Assignment: Every record below must come back exactly as written, with the images dropped.

Colored shape movement records:
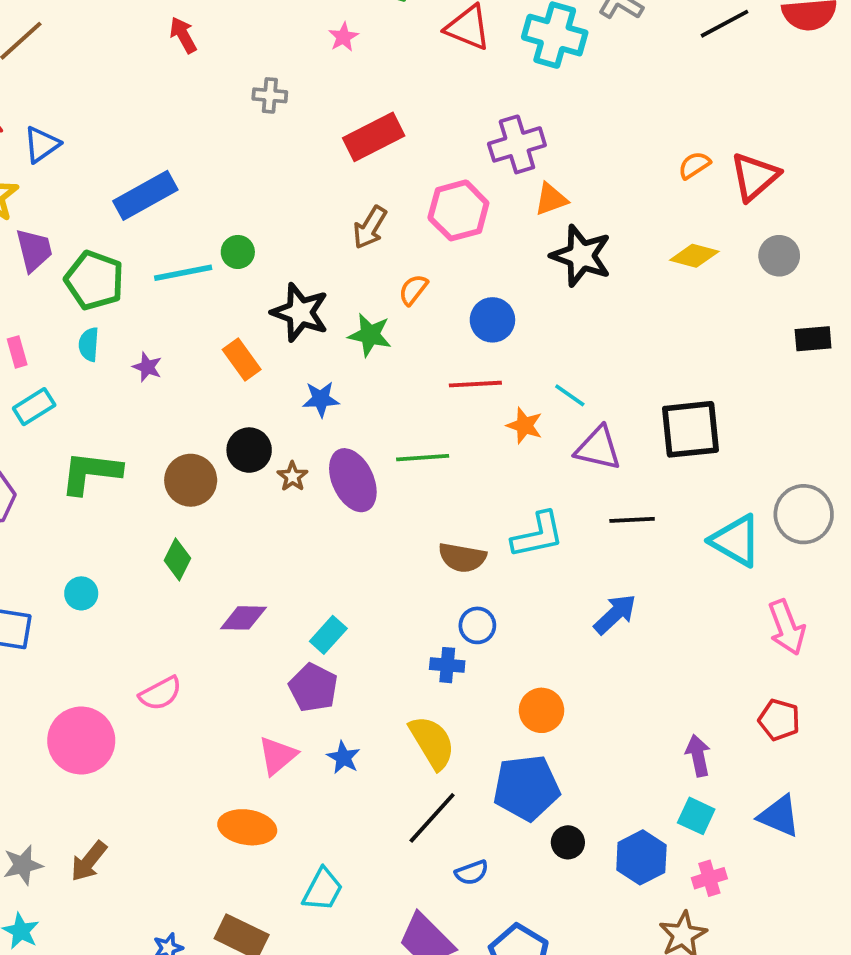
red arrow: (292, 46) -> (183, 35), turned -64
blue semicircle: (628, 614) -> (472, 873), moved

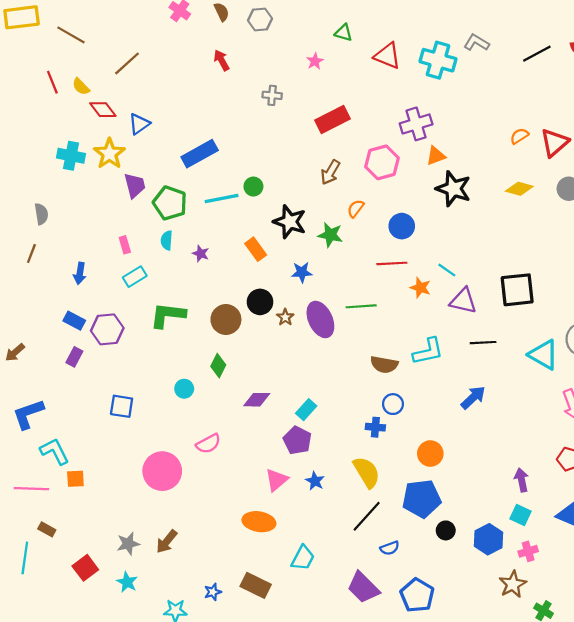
cyan circle: (81, 593) -> (184, 389), moved

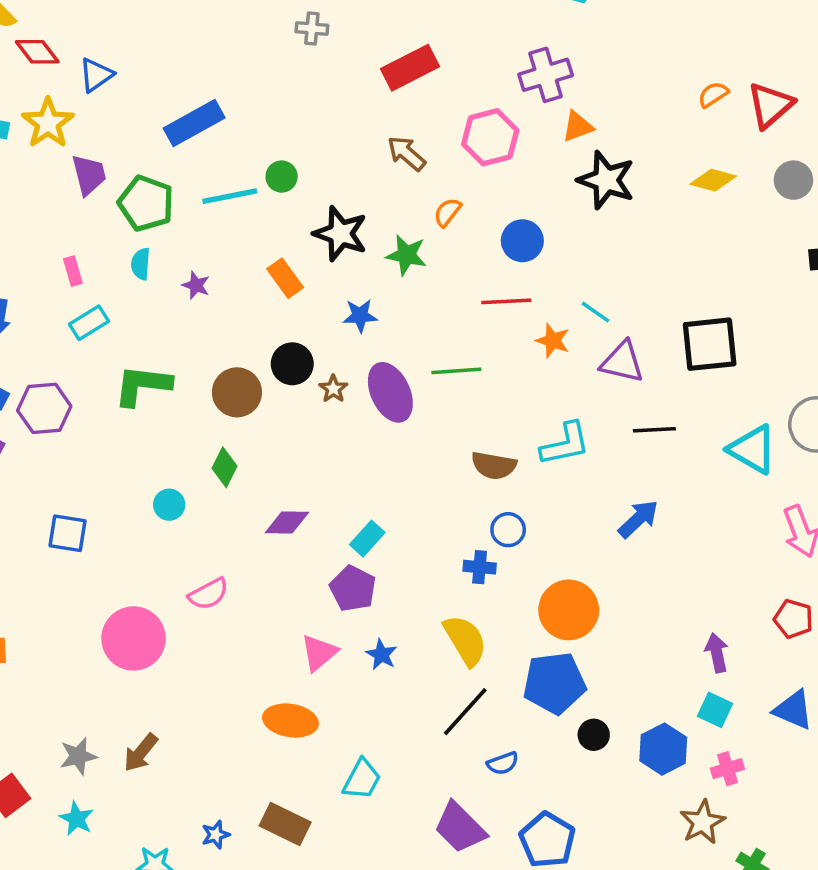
brown arrow: (330, 172) -> (406, 153), turned 100
orange circle: (430, 454) -> (569, 610), size x1.4

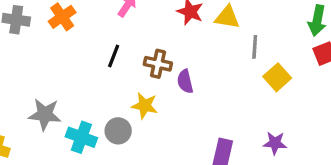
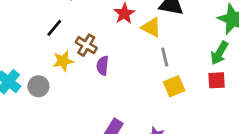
gray line: (255, 47) -> (165, 57), turned -36
yellow star: (145, 106) -> (63, 61), moved, turned 30

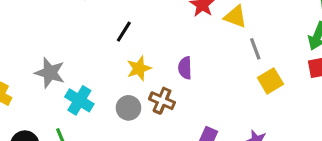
brown cross: (86, 45) -> (162, 101), moved
gray circle: (38, 86) -> (128, 108), moved

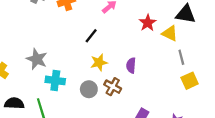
cyan cross: (79, 100) -> (55, 80), turned -30

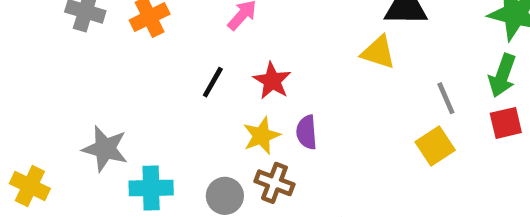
red star: (148, 23) -> (272, 81), moved
gray line: (181, 57) -> (446, 98), moved
yellow star: (99, 62) -> (262, 136), moved

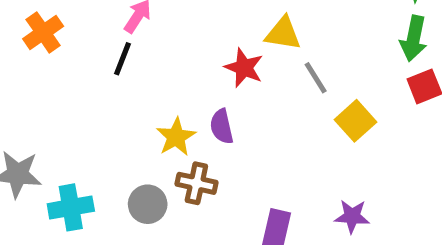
red star: (272, 81) -> (244, 68), moved
black line: (213, 82) -> (123, 59), moved
gray line: (446, 98) -> (316, 78), moved

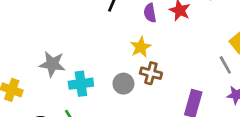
gray line: (316, 78) -> (225, 65), moved
purple semicircle: (222, 126) -> (150, 13), moved

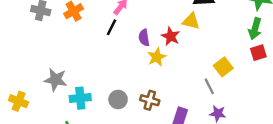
yellow star: (141, 47) -> (157, 57), moved
brown cross: (151, 73) -> (150, 100), moved

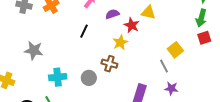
black line: (111, 27) -> (84, 31), moved
purple semicircle: (144, 38) -> (112, 14), moved, turned 80
gray star: (56, 80) -> (34, 50), moved
brown cross: (150, 100) -> (109, 64), moved

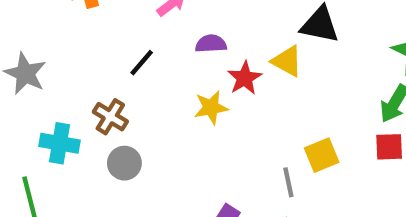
brown cross: (109, 64) -> (110, 117), moved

Exercise solution:
red arrow: (292, 46) -> (183, 35), turned -64
blue semicircle: (628, 614) -> (472, 873), moved

cyan circle: (81, 593) -> (184, 389), moved

brown arrow: (330, 172) -> (406, 153), turned 100
orange circle: (430, 454) -> (569, 610), size x1.4

gray line: (255, 47) -> (165, 57), turned -36
yellow star: (145, 106) -> (63, 61), moved, turned 30

brown cross: (86, 45) -> (162, 101), moved
gray circle: (38, 86) -> (128, 108), moved

cyan cross: (79, 100) -> (55, 80), turned -30

red star: (148, 23) -> (272, 81), moved
gray line: (181, 57) -> (446, 98), moved
yellow star: (99, 62) -> (262, 136), moved

red star: (272, 81) -> (244, 68), moved
black line: (213, 82) -> (123, 59), moved
gray line: (446, 98) -> (316, 78), moved

gray line: (316, 78) -> (225, 65), moved
purple semicircle: (222, 126) -> (150, 13), moved

yellow star: (141, 47) -> (157, 57), moved
brown cross: (151, 73) -> (150, 100), moved

black line: (111, 27) -> (84, 31), moved
purple semicircle: (144, 38) -> (112, 14), moved, turned 80
gray star: (56, 80) -> (34, 50), moved
brown cross: (150, 100) -> (109, 64), moved

brown cross: (109, 64) -> (110, 117), moved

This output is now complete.